◆ To do:
Transcribe the listing word for word, beginning at its first line and ending at the line containing "colour | red"; omit the pictures.

===== The data

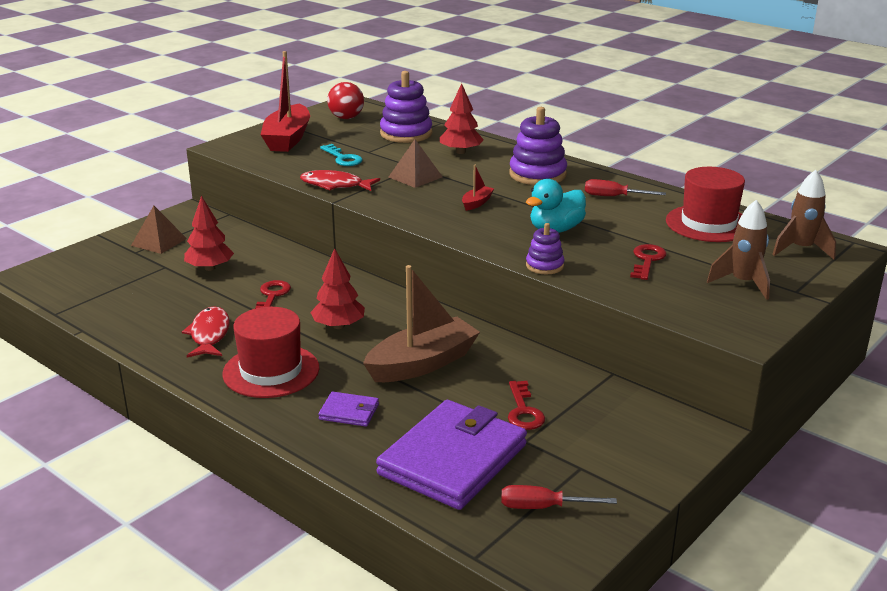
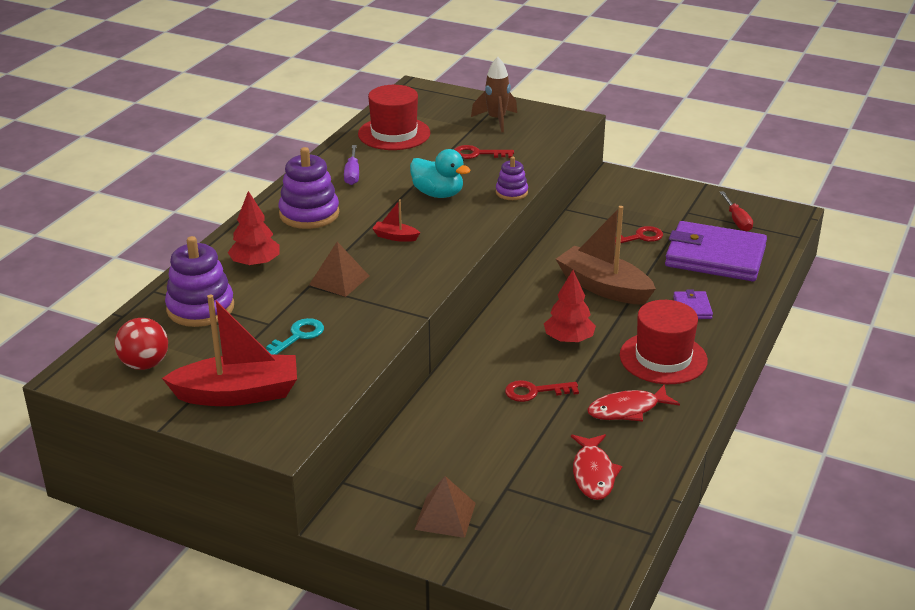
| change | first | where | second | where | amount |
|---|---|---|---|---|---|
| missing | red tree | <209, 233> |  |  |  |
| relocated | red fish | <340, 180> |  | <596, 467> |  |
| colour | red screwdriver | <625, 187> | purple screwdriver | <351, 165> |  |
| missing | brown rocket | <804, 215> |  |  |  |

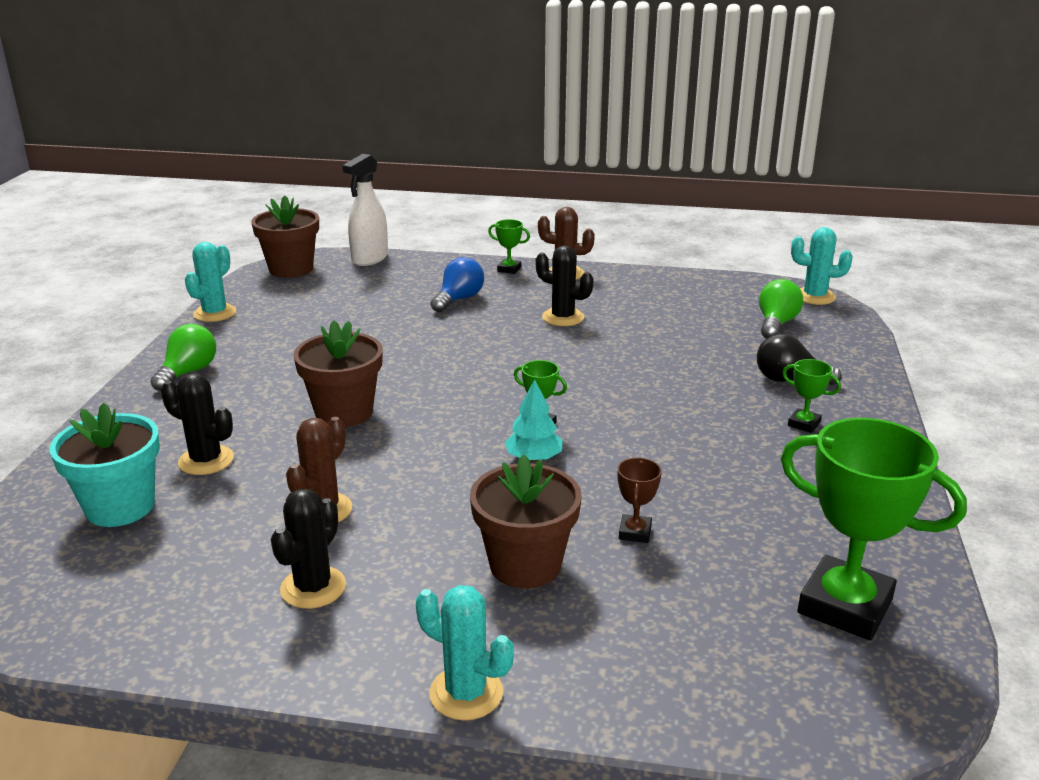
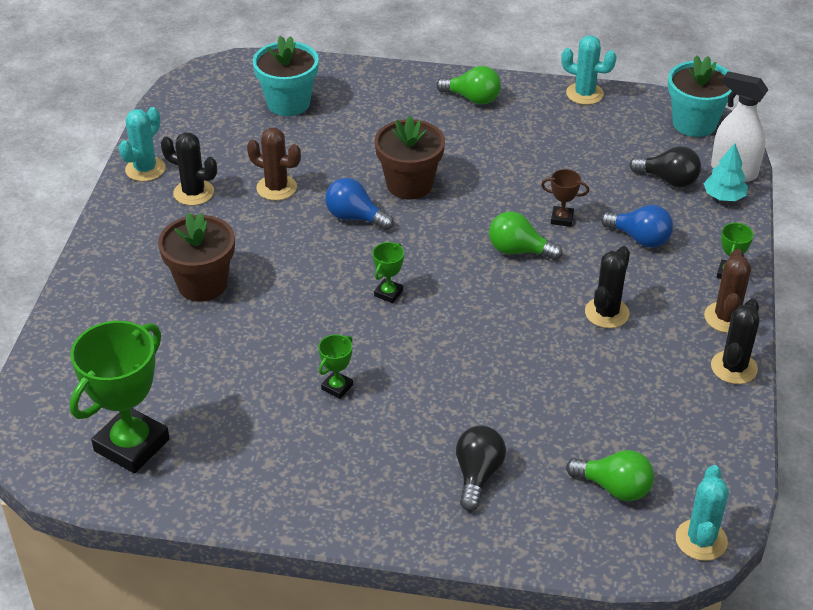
| change | first | where | second | where | amount |
|---|---|---|---|---|---|
| relocated | black cactus | <197, 424> |  | <735, 341> |  |
| colour | brown flower pot | <285, 237> | turquoise flower pot | <700, 96> |  |
| relocated | turquoise cactus | <465, 653> |  | <142, 144> |  |
| relocated | turquoise tree | <534, 420> |  | <725, 172> |  |
| relocated | brown trophy | <639, 500> |  | <565, 198> |  |
| relocated | green trophy | <811, 396> |  | <335, 366> |  |
| appeared |  |  | blue light bulb | <359, 204> |  |
| appeared |  |  | green light bulb | <525, 235> |  |
| appeared |  |  | black light bulb | <665, 166> |  |

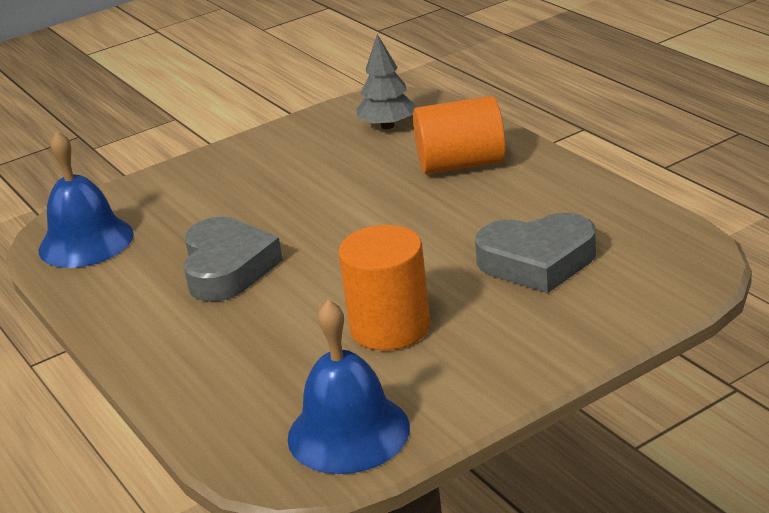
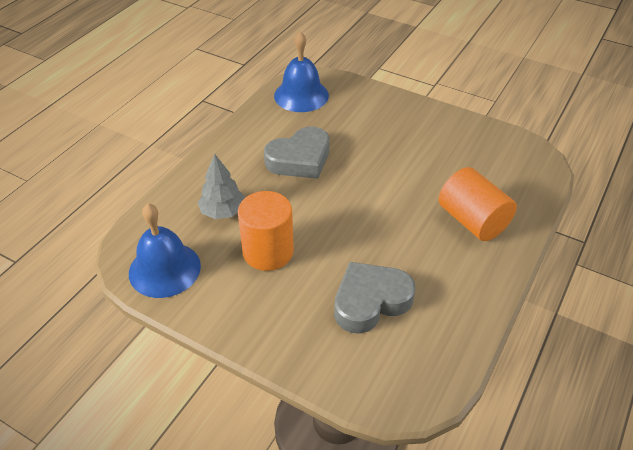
| change | first | where | second | where | amount |
|---|---|---|---|---|---|
| relocated | grey tree | <386, 81> |  | <221, 186> |  |
| spun | grey heart | <535, 253> |  | <374, 298> | 90 degrees clockwise |

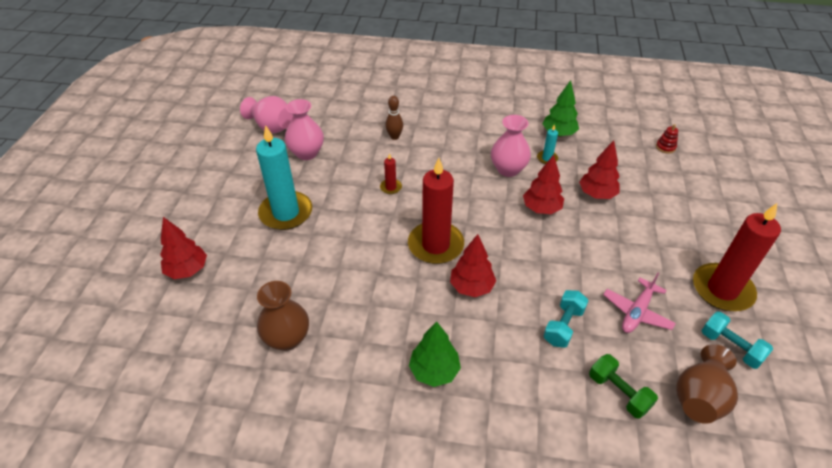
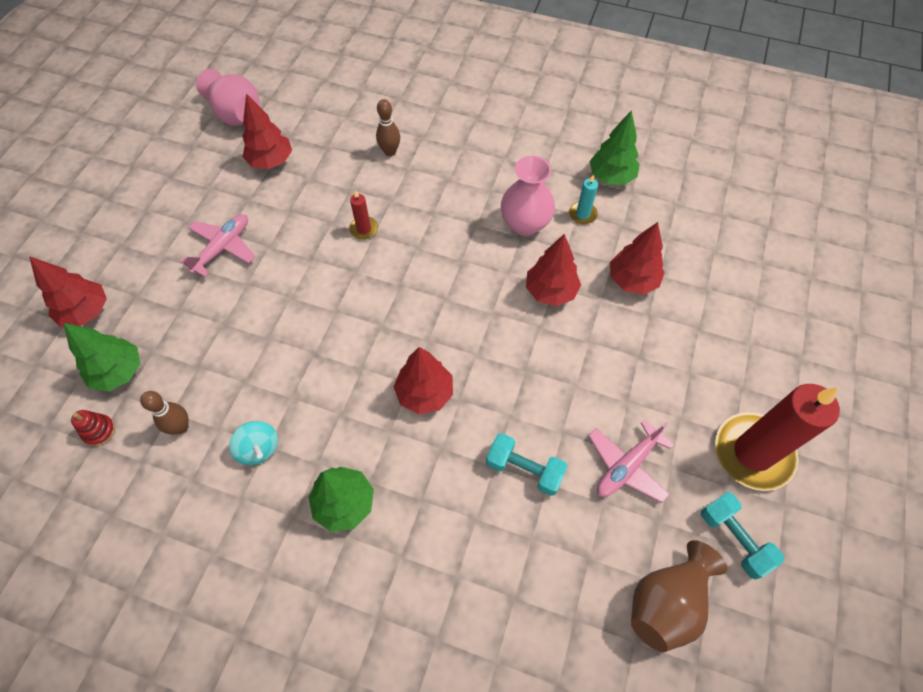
| change | first | where | second | where | amount |
|---|---|---|---|---|---|
| exchanged | turquoise candle | <284, 177> | pink plane | <217, 245> |  |
| exchanged | brown vase | <283, 316> | brown bowling pin | <164, 413> |  |
| exchanged | pink vase | <304, 129> | red tree | <267, 131> |  |
| missing | red candle | <436, 211> |  |  |  |
| spun | turquoise dumbbell | <565, 319> |  | <527, 464> | 75 degrees clockwise |
| missing | green dumbbell | <623, 386> |  |  |  |
| relocated | red stacking toy | <667, 138> |  | <93, 428> |  |
| appeared |  |  | green tree | <102, 357> |  |
| appeared |  |  | turquoise spinning top | <253, 443> |  |

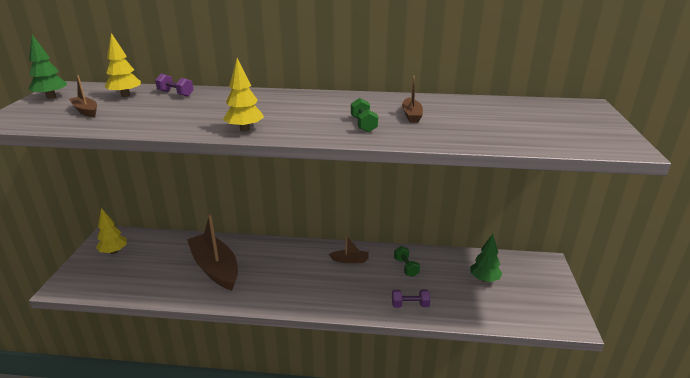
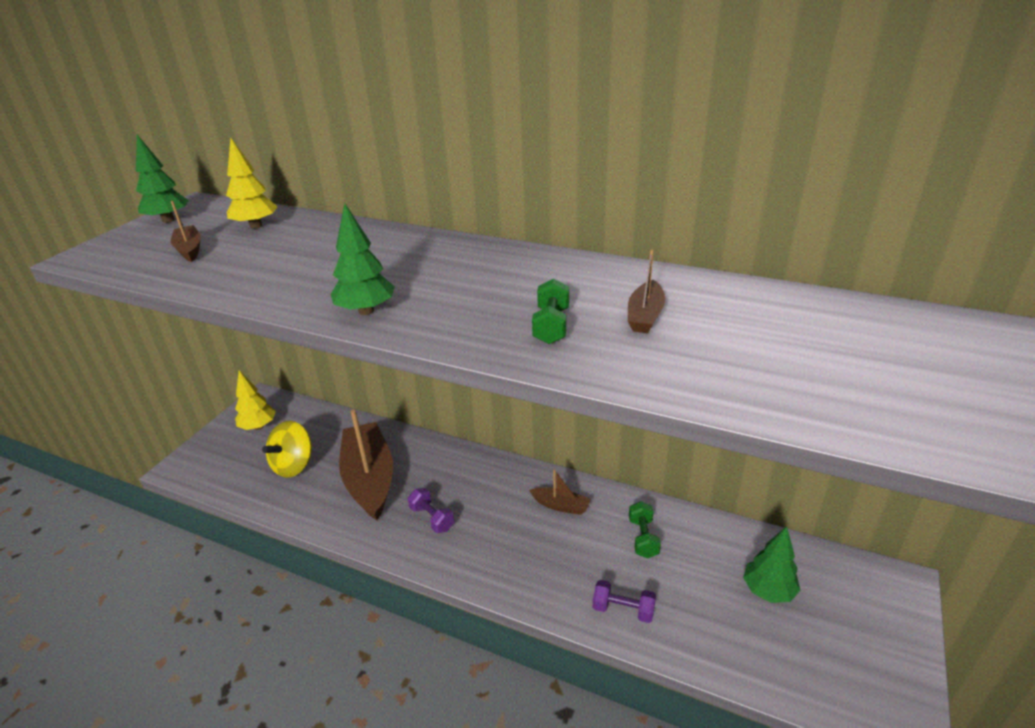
| change | first | where | second | where | amount |
|---|---|---|---|---|---|
| relocated | purple dumbbell | <174, 85> |  | <431, 510> |  |
| colour | yellow tree | <243, 94> | green tree | <362, 259> |  |
| appeared |  |  | yellow spinning top | <287, 449> |  |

==========

◆ Response for this exercise:
| change | first | where | second | where | amount |
|---|---|---|---|---|---|
| missing | red tree | <209, 233> |  |  |  |
| relocated | red fish | <340, 180> |  | <596, 467> |  |
| colour | red screwdriver | <625, 187> | purple screwdriver | <351, 165> |  |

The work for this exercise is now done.